**Exercise description:** Copy out the entire listing below exactly, but without its pictures.

**Data below:**
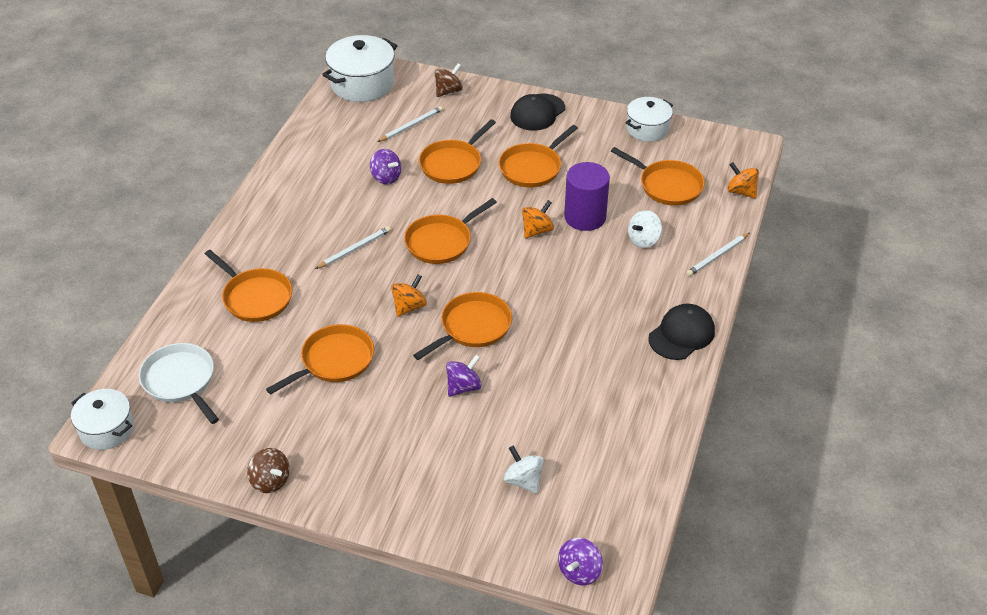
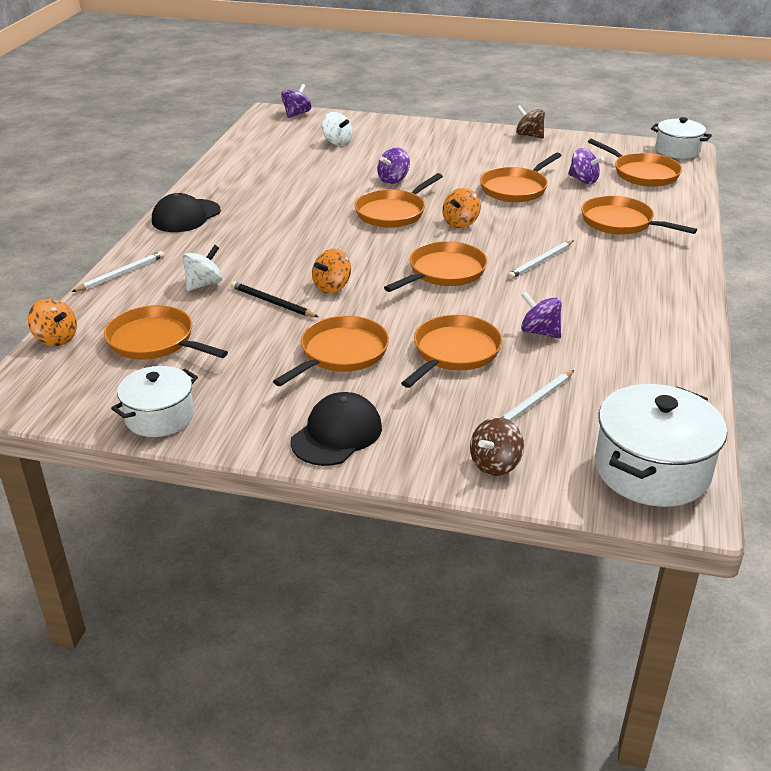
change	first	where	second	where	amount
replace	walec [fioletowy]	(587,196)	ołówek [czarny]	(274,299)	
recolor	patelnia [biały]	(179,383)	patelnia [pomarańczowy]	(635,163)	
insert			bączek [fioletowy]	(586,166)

**Output for this exercise:**
change	first	where	second	where	amount
replace	walec [fioletowy]	(587,196)	ołówek [czarny]	(274,299)	
recolor	patelnia [biały]	(179,383)	patelnia [pomarańczowy]	(635,163)	
insert			bączek [fioletowy]	(586,166)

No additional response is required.